-- Task details --
Return every line of the listing below word for word, omitting the pictures.

========================================

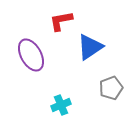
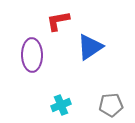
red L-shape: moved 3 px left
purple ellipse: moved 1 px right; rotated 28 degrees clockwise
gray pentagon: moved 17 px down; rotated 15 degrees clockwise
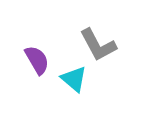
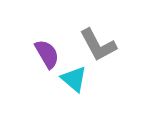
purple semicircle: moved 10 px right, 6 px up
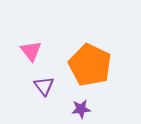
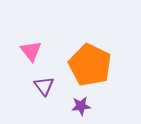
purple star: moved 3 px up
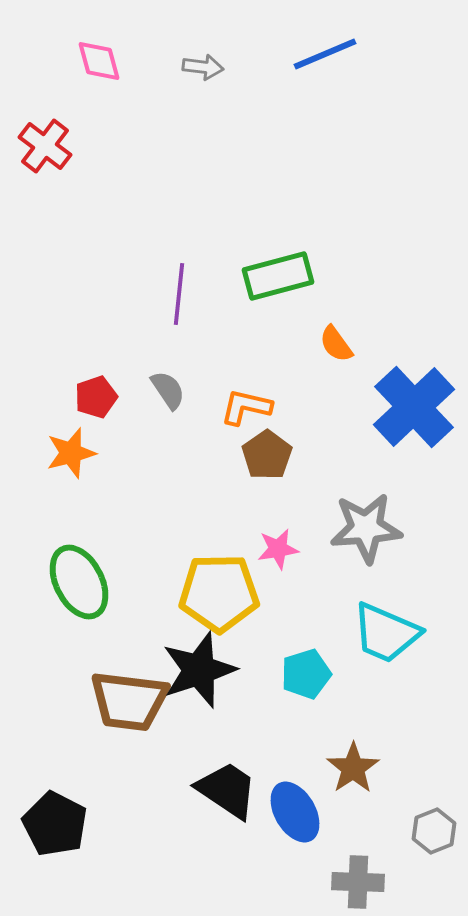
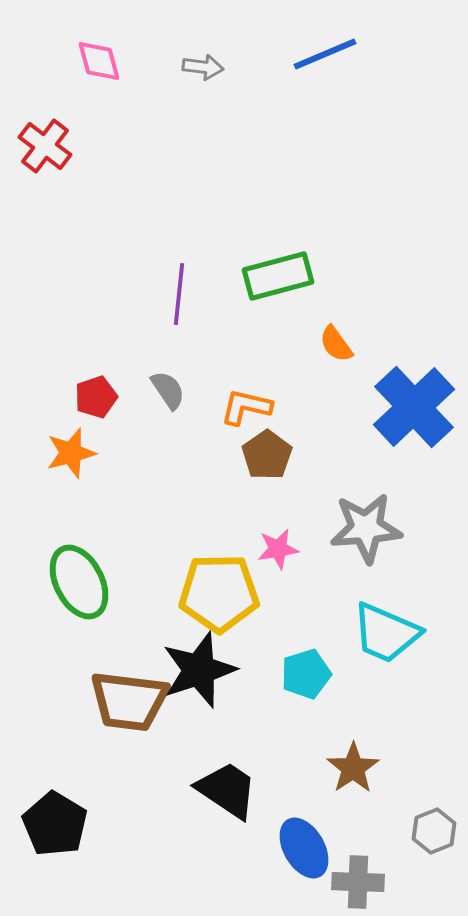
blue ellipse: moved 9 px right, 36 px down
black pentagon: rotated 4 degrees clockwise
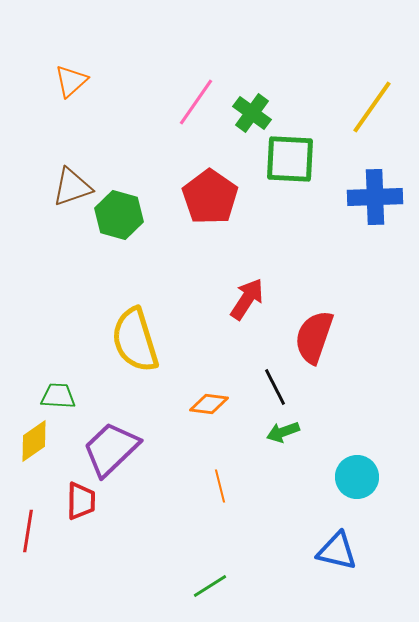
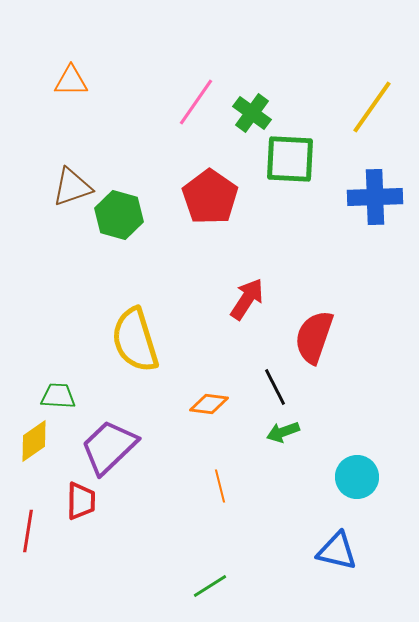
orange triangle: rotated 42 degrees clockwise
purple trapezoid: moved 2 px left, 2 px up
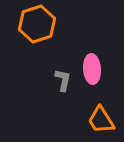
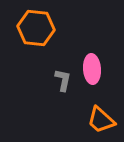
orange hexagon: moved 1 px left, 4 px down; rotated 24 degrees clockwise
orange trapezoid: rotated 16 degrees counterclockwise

========================================

-- Exercise answer --
red L-shape: moved 3 px left
purple ellipse: moved 1 px right; rotated 28 degrees clockwise
gray pentagon: moved 17 px down; rotated 15 degrees clockwise
purple semicircle: moved 10 px right, 6 px up
purple star: moved 3 px up
blue ellipse: moved 9 px right, 36 px down
black pentagon: rotated 4 degrees clockwise
orange triangle: rotated 42 degrees clockwise
purple trapezoid: moved 2 px left, 2 px up
orange hexagon: moved 1 px left, 4 px down; rotated 24 degrees clockwise
orange trapezoid: rotated 16 degrees counterclockwise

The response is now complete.